| Given exercise |
Count the lines in the data below that contain the string "autoBeamOff", treating uppercase and lowercase as different, and reply with that number alone.

| Data entries |
^^^^

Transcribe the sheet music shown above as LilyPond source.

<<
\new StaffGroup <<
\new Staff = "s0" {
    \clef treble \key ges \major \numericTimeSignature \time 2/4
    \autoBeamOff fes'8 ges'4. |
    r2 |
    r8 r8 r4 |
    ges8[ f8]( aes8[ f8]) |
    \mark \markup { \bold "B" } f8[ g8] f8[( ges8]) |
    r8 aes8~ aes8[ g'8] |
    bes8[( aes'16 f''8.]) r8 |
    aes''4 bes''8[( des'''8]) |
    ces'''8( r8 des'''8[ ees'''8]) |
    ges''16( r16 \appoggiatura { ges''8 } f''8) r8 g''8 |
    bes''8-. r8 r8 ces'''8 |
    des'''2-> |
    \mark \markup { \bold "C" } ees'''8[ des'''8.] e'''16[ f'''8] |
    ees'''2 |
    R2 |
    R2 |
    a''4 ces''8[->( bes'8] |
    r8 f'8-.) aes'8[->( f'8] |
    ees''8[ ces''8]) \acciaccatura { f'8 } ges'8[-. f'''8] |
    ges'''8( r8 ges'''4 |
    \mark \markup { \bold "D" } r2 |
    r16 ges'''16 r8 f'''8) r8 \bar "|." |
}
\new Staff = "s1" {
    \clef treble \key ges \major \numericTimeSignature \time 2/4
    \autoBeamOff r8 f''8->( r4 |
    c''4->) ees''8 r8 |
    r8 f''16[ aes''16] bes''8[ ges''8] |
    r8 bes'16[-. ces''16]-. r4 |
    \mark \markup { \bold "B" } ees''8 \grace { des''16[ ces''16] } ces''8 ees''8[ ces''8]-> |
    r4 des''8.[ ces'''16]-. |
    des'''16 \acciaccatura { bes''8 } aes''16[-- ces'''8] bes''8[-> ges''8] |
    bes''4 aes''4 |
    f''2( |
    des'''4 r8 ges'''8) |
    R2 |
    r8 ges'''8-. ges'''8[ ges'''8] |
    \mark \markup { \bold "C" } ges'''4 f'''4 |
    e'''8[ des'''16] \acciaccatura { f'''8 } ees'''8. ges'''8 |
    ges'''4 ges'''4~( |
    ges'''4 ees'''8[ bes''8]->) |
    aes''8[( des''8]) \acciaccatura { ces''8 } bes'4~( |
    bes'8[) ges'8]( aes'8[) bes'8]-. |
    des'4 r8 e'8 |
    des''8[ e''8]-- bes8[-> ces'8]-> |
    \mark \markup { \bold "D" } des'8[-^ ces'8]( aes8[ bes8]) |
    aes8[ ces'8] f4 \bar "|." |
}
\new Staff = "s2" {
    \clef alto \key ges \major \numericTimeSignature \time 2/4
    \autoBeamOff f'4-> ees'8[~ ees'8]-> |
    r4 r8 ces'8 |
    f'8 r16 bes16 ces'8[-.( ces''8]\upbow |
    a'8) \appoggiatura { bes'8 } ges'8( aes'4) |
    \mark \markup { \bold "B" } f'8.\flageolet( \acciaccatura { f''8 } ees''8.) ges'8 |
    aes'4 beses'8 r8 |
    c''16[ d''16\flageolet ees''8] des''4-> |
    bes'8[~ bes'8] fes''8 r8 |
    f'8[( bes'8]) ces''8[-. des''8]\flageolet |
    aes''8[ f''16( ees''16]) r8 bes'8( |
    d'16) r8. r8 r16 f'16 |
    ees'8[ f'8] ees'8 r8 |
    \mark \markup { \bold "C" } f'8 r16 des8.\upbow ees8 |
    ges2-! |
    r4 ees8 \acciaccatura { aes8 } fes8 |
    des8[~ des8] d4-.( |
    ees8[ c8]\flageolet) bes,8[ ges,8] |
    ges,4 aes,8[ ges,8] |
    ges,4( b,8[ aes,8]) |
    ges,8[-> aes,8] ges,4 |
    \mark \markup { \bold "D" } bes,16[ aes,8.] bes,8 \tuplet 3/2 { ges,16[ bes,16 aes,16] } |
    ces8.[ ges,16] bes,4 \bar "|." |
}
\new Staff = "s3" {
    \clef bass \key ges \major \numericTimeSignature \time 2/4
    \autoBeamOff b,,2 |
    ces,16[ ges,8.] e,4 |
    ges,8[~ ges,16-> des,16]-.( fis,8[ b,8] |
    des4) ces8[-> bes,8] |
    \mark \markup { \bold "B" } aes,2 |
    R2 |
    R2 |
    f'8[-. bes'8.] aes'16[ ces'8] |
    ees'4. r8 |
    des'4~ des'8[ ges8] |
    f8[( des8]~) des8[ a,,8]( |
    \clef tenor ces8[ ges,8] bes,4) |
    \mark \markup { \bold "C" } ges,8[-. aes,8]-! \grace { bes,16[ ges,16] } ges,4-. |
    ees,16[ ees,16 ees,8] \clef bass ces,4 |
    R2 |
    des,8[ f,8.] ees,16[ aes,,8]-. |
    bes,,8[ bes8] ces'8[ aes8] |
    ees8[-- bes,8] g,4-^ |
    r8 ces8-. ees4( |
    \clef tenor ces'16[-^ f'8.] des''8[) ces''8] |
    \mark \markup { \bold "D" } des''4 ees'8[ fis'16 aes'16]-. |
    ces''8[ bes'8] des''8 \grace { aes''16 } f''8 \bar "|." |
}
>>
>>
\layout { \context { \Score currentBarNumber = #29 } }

^^^^

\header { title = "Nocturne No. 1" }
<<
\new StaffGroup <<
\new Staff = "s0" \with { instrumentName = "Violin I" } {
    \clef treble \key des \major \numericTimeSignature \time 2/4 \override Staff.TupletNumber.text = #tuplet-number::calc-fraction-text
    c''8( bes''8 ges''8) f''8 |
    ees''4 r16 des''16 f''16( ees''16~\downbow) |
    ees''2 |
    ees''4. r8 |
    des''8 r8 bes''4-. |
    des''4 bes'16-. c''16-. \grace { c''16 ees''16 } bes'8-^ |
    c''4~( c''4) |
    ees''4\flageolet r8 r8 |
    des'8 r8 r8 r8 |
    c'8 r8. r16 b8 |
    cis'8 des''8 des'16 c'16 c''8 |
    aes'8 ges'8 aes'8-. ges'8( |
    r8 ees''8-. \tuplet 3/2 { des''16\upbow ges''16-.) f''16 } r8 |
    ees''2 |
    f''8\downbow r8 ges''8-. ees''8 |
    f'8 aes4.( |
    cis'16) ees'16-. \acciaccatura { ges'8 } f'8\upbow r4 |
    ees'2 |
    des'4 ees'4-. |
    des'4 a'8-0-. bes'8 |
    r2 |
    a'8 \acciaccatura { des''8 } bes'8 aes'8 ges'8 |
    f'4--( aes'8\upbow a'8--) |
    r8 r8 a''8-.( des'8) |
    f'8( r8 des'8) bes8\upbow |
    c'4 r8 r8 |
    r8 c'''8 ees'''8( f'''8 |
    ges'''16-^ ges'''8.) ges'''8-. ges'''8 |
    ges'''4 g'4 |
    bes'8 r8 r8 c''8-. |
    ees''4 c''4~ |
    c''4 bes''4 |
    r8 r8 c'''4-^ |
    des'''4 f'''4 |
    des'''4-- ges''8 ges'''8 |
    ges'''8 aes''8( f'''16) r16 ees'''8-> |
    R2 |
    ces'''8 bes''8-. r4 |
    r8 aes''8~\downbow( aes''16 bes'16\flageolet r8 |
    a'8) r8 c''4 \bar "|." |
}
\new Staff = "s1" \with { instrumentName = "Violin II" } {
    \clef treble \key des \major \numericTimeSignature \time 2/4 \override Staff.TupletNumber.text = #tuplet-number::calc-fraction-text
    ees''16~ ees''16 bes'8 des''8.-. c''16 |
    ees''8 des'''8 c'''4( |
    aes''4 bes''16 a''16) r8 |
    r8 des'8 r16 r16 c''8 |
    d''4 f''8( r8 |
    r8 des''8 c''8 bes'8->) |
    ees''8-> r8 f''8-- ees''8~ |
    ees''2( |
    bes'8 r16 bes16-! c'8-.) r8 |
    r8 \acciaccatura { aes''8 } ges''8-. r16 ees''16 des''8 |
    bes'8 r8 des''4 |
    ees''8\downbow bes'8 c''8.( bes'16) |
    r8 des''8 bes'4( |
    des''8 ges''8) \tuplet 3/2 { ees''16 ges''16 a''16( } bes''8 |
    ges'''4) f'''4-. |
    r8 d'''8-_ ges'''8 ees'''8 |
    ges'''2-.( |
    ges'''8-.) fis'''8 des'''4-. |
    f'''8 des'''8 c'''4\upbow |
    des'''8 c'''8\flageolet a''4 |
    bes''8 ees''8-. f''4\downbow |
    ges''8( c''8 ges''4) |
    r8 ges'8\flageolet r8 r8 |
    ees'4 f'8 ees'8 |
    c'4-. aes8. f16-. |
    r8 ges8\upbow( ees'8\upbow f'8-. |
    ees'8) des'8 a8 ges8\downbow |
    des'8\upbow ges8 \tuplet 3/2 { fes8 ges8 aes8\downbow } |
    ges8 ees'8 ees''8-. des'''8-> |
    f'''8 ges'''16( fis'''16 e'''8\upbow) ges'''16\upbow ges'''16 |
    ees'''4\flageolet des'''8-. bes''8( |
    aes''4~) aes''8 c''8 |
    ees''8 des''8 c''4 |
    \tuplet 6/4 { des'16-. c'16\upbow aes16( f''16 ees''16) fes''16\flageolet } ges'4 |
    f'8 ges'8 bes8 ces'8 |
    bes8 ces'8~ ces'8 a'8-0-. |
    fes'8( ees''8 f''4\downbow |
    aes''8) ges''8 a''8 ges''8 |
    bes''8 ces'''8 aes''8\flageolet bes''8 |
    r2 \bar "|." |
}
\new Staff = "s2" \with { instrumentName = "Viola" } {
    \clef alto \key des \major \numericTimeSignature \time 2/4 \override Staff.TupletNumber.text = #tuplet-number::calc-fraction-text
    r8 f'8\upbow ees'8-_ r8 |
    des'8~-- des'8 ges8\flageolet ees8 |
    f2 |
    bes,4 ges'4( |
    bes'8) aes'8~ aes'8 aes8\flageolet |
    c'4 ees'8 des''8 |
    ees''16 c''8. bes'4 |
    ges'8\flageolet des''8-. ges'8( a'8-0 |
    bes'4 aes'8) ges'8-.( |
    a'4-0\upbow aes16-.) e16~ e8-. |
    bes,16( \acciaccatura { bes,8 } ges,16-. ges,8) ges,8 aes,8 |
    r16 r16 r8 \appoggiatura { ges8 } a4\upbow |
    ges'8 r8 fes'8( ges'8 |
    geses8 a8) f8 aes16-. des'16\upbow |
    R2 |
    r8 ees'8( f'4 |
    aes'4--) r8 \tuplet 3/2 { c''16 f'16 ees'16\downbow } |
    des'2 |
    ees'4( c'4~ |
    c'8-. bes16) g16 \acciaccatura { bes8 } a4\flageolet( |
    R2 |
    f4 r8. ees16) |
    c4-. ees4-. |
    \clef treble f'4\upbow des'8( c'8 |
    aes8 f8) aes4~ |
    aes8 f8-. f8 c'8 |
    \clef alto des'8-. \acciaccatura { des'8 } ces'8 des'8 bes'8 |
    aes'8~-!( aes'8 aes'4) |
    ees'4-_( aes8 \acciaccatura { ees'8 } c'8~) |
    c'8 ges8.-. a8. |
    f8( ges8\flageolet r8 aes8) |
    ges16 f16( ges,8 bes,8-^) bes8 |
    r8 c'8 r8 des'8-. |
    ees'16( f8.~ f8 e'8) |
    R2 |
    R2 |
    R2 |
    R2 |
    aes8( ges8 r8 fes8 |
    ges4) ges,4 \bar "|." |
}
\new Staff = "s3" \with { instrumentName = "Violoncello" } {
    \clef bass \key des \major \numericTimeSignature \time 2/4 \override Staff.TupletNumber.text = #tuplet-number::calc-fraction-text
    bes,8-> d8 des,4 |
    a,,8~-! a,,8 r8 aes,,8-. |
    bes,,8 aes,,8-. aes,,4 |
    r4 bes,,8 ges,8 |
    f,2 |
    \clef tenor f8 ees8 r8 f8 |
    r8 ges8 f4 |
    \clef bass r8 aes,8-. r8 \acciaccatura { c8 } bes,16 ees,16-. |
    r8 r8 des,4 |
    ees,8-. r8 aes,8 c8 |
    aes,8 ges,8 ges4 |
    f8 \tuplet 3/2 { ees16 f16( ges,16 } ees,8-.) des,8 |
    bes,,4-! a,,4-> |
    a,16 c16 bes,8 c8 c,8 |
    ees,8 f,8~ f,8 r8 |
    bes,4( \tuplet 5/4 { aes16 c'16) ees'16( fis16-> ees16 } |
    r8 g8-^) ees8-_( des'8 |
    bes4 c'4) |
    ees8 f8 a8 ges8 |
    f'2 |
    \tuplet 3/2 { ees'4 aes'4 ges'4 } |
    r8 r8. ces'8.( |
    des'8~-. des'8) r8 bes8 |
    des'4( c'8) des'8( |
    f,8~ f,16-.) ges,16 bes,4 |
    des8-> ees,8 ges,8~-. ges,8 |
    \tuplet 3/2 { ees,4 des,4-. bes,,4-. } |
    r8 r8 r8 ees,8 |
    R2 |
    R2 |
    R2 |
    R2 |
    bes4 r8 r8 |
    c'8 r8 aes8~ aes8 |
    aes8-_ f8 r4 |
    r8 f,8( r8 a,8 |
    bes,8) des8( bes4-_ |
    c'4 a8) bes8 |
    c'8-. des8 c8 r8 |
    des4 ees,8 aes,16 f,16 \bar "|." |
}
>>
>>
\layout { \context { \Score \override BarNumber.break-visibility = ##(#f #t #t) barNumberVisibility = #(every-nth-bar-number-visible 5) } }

^^^^

| Answer for the task |
4